(Polygon outline sequences)
************

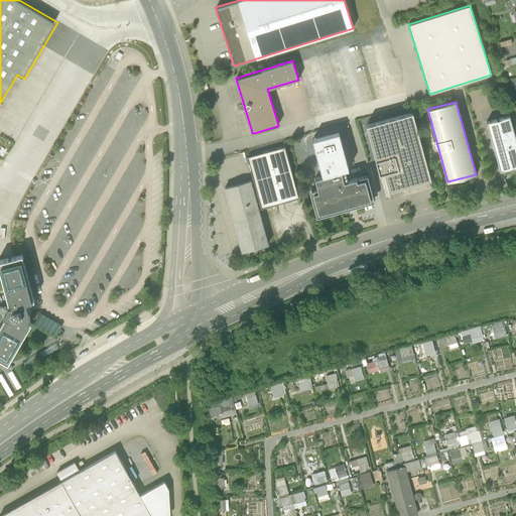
[(412,112),(366,125),(379,173),(384,172),(385,176),(381,177),(385,191),(401,187),(404,197),(433,188),(412,112)]
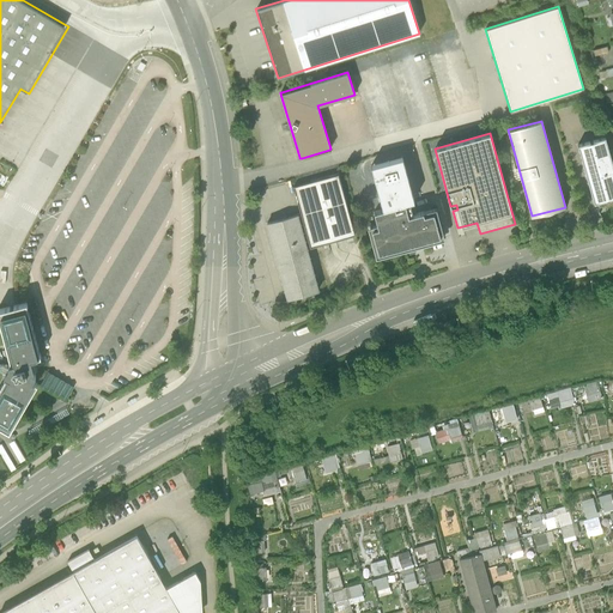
[(612,165),(605,137),(577,145),(594,204),(612,198),(612,165)]
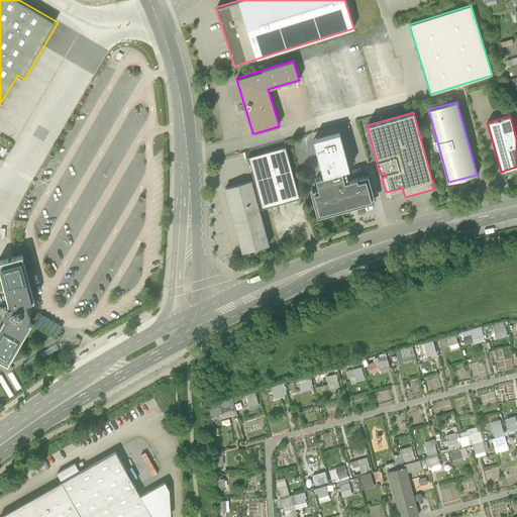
[(318,168),(321,177),(341,172),(349,170),(339,132),(313,139),(320,167),(318,168)]
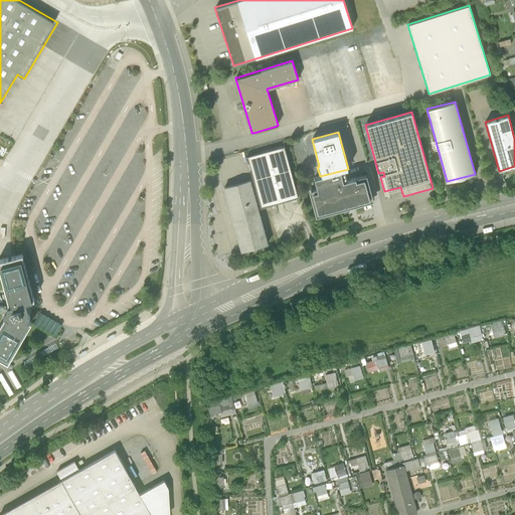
[(259,203),(261,208),(298,198),(284,146),(245,156),(252,180),(249,181),(255,204),(259,203)]
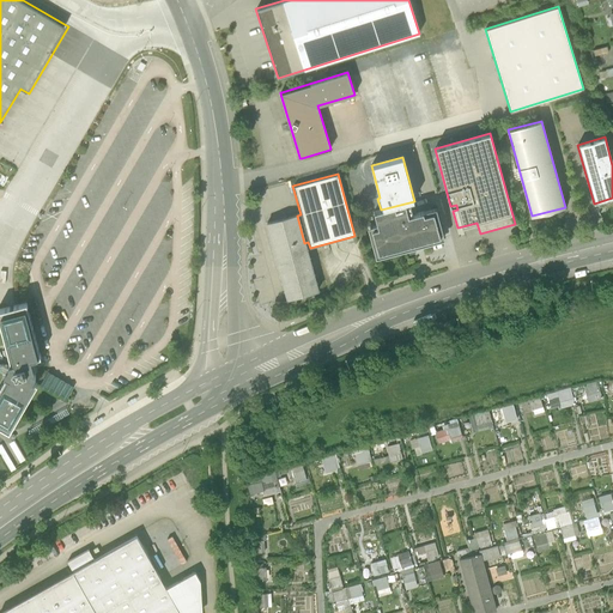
[(375,256),(378,258),(442,240),(444,237),(437,211),(434,210),(408,217),(405,204),(381,210),(374,212),(377,224),(370,226),(368,229),(375,256)]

************

▶ EXERCISE
Print every entry exactly as written, without the pictures.

▶ SOLVED EXERCISE
[(412,112),(366,125),(379,173),(384,172),(385,176),(381,177),(385,191),(401,187),(404,197),(433,188),(412,112)]
[(612,165),(605,137),(577,145),(594,204),(612,198),(612,165)]
[(318,168),(321,177),(341,172),(349,170),(339,132),(313,139),(320,167),(318,168)]
[(259,203),(261,208),(298,198),(284,146),(245,156),(252,180),(249,181),(255,204),(259,203)]
[(375,256),(378,258),(442,240),(444,237),(437,211),(434,210),(408,217),(405,204),(381,210),(374,212),(377,224),(370,226),(368,229),(375,256)]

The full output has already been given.